# [Given information]
* * * * * * *

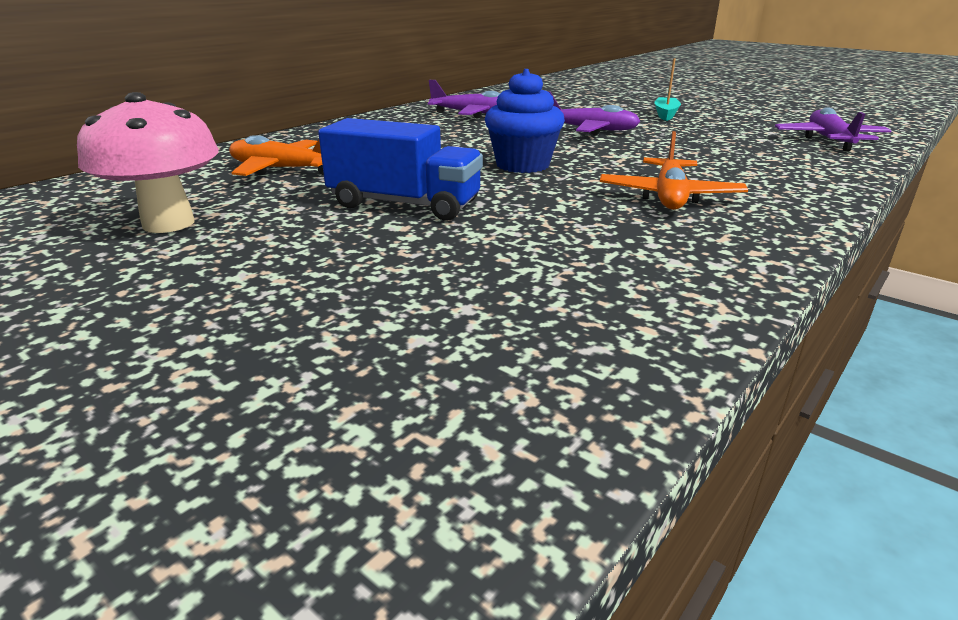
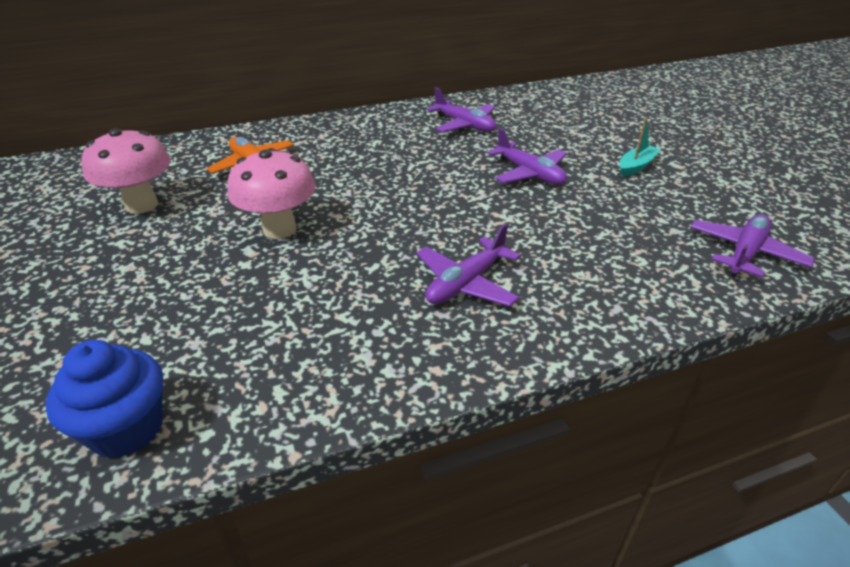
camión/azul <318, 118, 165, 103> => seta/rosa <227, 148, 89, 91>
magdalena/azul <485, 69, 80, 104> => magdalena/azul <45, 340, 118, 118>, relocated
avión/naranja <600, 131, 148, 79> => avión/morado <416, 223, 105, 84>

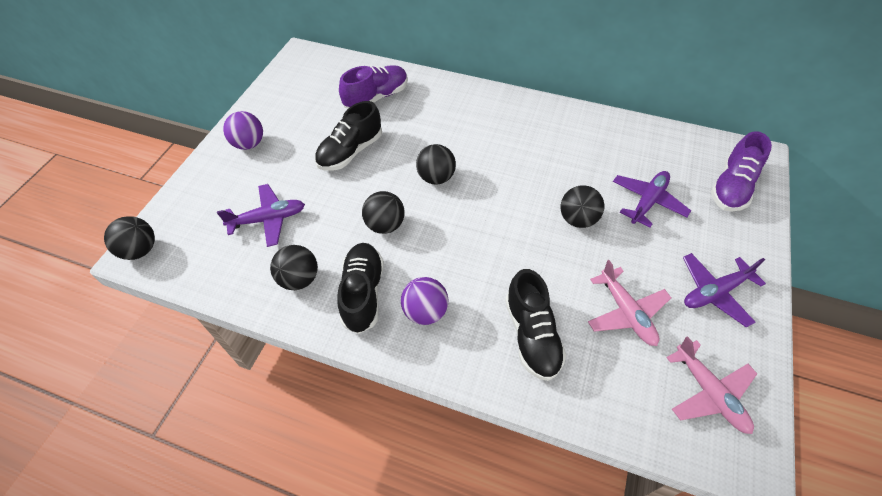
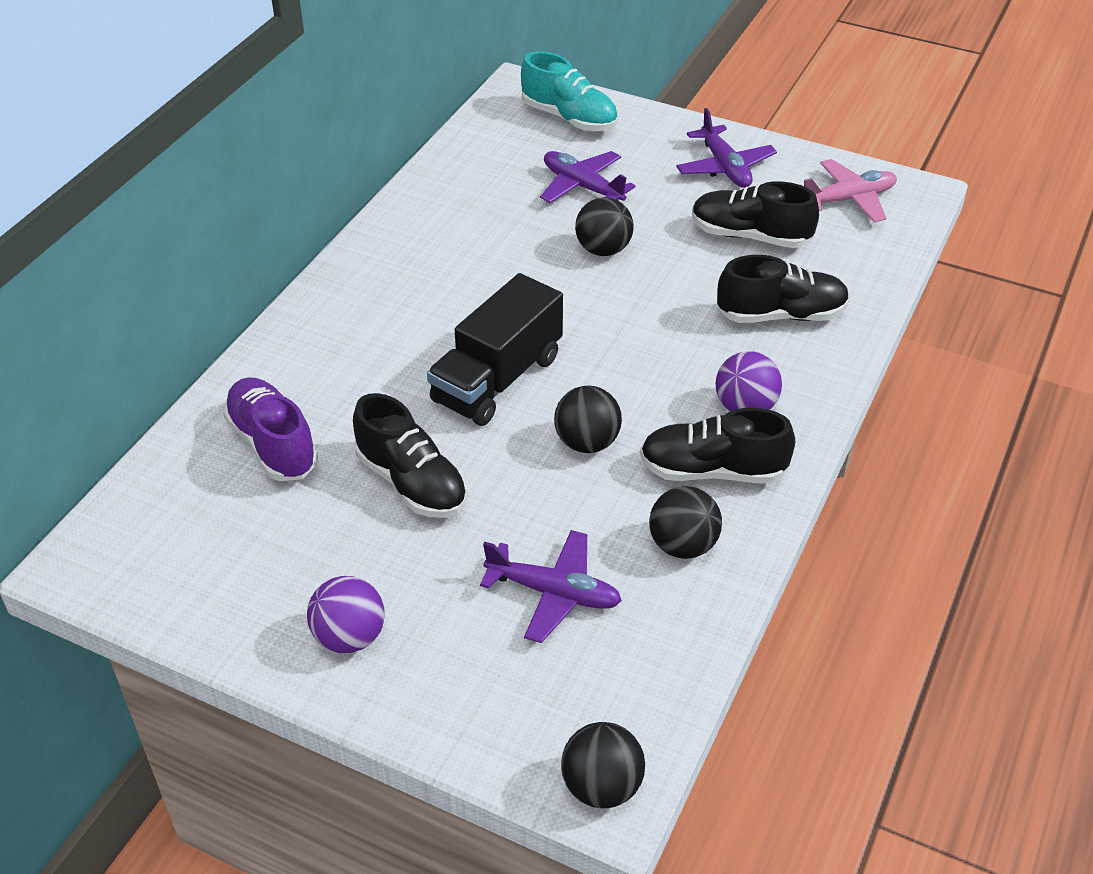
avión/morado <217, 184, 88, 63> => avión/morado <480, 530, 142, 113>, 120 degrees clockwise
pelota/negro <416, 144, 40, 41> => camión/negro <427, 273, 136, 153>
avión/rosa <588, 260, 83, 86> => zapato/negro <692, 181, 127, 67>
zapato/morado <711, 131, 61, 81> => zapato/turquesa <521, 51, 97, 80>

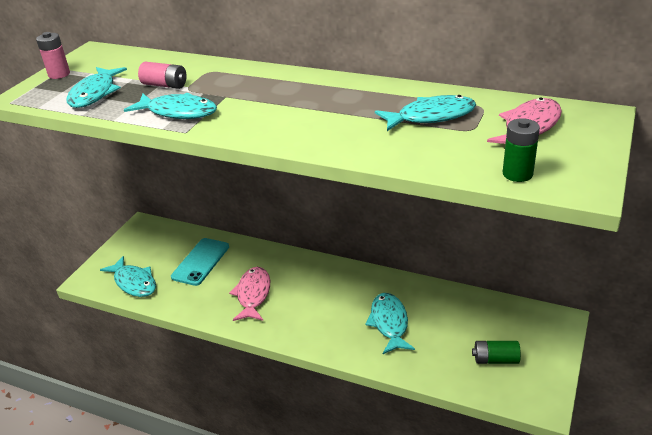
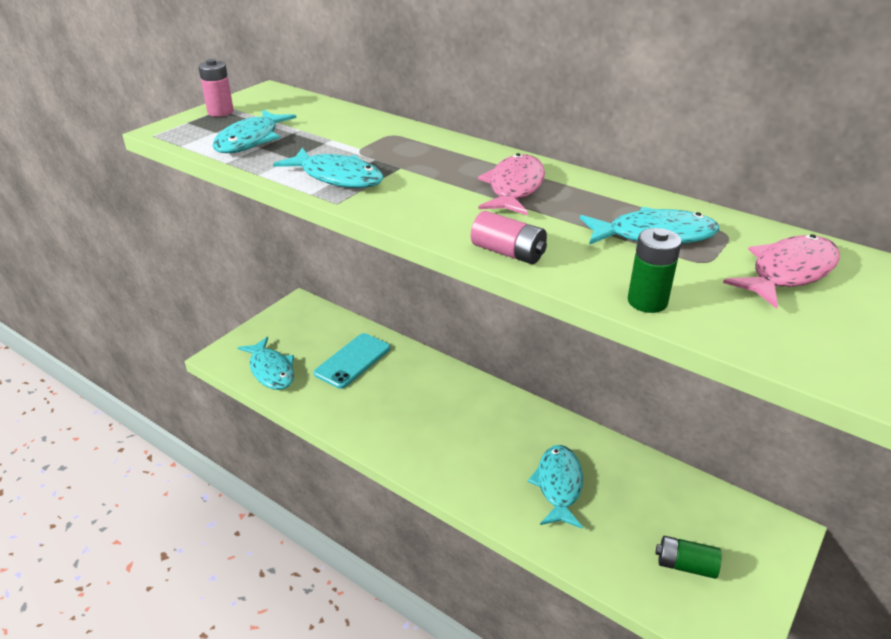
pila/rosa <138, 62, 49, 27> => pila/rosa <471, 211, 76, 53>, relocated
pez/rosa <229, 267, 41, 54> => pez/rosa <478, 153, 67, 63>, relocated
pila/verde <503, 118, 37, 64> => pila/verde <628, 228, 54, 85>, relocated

* * * * * * *

# [Work to complete]
Give back, unaltered, each line of the listing from the first to the line that contains "magdalena/azul <485, 69, 80, 104>", leaving every picture out.

# [Reply]
camión/azul <318, 118, 165, 103> => seta/rosa <227, 148, 89, 91>
magdalena/azul <485, 69, 80, 104> => magdalena/azul <45, 340, 118, 118>, relocated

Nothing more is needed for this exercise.